Count each line below that has the word "none" in it, and give only the total.

(Before-and-after object listings)
★ ★ ★ ★ ★ ★ ★

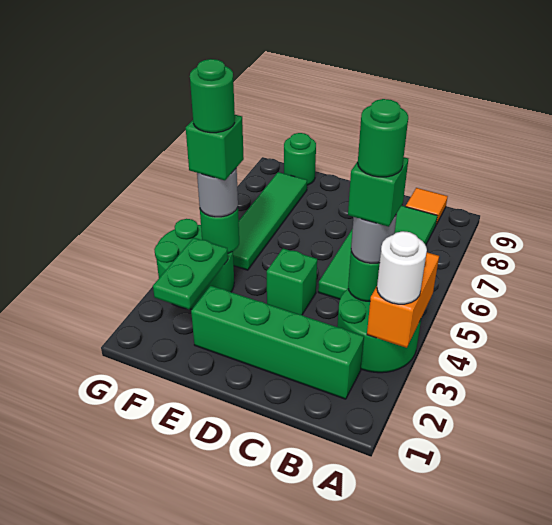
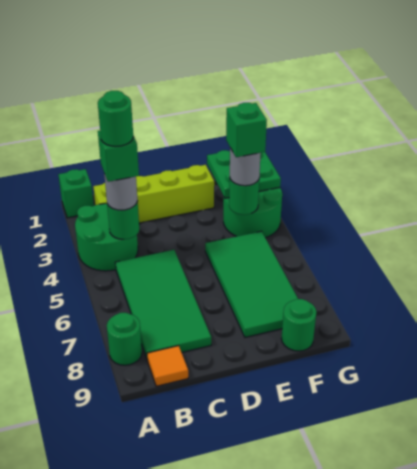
orange 1x2 brick [367,252,439,348] -> none
white 1x1 round brick [377,231,427,304] -> none
green 1x4 brick [191,286,364,399] -> lime 1x4 brick [93,165,214,223]
green 1x1 brick [267,249,317,315] -> green 1x1 brick moved to [58,169,94,218]
green 1x2 plate [153,238,228,309] -> green 2x2 plate [207,150,281,198]
green 1x1 round brick [190,59,235,133] -> green 1x1 round brick moved to [107,313,142,365]
green 1x4 tile [233,172,307,270] -> green 2x4 tile [205,231,298,337]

★ ★ ★ ★ ★ ★ ★

> **OUTPUT**
2